== WORK REQUIRED ==
Give the count of lines in the records below that contain "switch", with no other words.

== SOURCE INFORMATION ==
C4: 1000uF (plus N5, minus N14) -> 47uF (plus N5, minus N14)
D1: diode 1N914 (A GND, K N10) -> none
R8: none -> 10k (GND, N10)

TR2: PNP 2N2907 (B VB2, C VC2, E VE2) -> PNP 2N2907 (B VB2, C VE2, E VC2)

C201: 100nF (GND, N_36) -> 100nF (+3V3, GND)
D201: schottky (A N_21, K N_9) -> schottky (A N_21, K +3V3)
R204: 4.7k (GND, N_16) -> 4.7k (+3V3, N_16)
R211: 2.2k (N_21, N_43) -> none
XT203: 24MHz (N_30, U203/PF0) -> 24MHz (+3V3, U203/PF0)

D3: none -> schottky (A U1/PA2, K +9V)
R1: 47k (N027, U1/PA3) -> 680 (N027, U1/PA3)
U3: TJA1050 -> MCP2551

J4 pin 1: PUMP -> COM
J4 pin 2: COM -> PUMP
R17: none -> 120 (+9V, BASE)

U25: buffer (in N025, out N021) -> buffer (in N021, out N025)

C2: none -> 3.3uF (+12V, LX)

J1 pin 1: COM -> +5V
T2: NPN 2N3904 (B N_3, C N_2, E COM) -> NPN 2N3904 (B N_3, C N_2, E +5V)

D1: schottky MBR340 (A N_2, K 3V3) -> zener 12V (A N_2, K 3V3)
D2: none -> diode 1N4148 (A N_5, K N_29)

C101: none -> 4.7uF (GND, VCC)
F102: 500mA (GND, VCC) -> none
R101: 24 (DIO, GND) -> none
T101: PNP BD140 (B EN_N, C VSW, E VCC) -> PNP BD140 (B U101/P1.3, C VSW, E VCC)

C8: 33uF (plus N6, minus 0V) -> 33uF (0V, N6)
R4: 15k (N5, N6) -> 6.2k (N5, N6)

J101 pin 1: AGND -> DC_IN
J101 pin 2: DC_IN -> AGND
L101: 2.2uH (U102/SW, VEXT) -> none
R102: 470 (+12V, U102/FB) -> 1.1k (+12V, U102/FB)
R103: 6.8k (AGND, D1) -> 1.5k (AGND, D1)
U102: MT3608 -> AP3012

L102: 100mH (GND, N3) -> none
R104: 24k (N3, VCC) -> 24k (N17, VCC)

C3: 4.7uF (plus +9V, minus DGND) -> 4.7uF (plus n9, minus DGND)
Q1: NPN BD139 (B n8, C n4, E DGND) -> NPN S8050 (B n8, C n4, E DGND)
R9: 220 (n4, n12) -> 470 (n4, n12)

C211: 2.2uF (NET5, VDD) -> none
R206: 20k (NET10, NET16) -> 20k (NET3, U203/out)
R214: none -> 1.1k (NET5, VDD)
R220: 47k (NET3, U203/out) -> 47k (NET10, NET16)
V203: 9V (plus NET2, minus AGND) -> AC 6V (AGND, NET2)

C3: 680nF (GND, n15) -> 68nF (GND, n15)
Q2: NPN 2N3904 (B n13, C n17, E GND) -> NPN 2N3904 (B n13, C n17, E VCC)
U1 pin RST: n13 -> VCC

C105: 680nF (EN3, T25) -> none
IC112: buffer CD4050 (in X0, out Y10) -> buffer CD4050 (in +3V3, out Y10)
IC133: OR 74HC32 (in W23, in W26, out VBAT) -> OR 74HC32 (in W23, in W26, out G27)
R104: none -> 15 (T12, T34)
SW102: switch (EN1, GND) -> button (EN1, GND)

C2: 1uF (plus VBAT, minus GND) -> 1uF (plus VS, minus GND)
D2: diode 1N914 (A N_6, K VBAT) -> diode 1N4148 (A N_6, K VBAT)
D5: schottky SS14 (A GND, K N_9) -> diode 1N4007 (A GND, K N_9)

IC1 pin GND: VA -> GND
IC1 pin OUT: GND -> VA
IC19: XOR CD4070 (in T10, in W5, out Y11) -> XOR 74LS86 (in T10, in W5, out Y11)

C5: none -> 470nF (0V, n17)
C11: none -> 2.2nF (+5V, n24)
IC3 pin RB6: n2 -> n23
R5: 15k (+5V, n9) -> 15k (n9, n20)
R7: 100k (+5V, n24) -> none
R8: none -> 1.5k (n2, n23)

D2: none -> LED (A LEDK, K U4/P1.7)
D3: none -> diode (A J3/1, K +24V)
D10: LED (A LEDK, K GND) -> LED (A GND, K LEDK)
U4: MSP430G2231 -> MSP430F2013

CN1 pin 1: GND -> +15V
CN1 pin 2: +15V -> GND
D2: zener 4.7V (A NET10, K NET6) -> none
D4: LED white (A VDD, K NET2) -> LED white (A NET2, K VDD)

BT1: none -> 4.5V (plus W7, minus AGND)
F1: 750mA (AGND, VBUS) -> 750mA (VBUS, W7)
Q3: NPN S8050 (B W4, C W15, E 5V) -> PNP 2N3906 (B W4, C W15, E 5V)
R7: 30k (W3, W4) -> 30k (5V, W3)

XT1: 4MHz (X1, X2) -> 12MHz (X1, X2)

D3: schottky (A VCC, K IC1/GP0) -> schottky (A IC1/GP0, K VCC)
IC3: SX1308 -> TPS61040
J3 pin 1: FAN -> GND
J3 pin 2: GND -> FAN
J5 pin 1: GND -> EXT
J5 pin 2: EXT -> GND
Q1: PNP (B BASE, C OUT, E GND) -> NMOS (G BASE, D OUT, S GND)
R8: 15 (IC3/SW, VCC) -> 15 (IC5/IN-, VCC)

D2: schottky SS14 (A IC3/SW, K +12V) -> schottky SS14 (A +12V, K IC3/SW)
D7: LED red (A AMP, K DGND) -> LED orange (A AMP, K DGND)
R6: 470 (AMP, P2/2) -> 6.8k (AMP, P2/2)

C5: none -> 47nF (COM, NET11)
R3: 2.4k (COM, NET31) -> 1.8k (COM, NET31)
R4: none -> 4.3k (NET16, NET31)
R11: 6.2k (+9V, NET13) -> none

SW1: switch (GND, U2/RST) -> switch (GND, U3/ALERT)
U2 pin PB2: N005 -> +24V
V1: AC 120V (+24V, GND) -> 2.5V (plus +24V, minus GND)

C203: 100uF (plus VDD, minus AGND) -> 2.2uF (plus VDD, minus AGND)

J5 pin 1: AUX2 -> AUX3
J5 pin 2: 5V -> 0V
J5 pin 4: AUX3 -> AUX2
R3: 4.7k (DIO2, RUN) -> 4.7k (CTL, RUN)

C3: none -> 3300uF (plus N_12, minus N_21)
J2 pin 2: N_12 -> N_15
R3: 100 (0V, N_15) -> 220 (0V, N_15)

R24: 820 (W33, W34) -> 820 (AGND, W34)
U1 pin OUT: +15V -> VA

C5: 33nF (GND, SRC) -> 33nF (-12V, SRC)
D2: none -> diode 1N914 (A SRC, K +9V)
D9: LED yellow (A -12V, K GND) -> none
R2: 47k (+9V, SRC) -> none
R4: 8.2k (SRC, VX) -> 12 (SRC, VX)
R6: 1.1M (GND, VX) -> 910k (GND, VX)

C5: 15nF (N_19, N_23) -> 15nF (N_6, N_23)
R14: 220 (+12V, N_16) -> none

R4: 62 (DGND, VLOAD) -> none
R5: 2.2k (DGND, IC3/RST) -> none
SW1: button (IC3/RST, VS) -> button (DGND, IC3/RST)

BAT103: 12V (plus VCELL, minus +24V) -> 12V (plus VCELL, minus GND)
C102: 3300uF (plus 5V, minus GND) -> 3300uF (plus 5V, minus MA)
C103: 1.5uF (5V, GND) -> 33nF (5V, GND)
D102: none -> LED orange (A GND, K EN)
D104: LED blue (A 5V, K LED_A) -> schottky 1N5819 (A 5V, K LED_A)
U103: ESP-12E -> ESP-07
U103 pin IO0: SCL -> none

== WRITTEN REPLY ==
2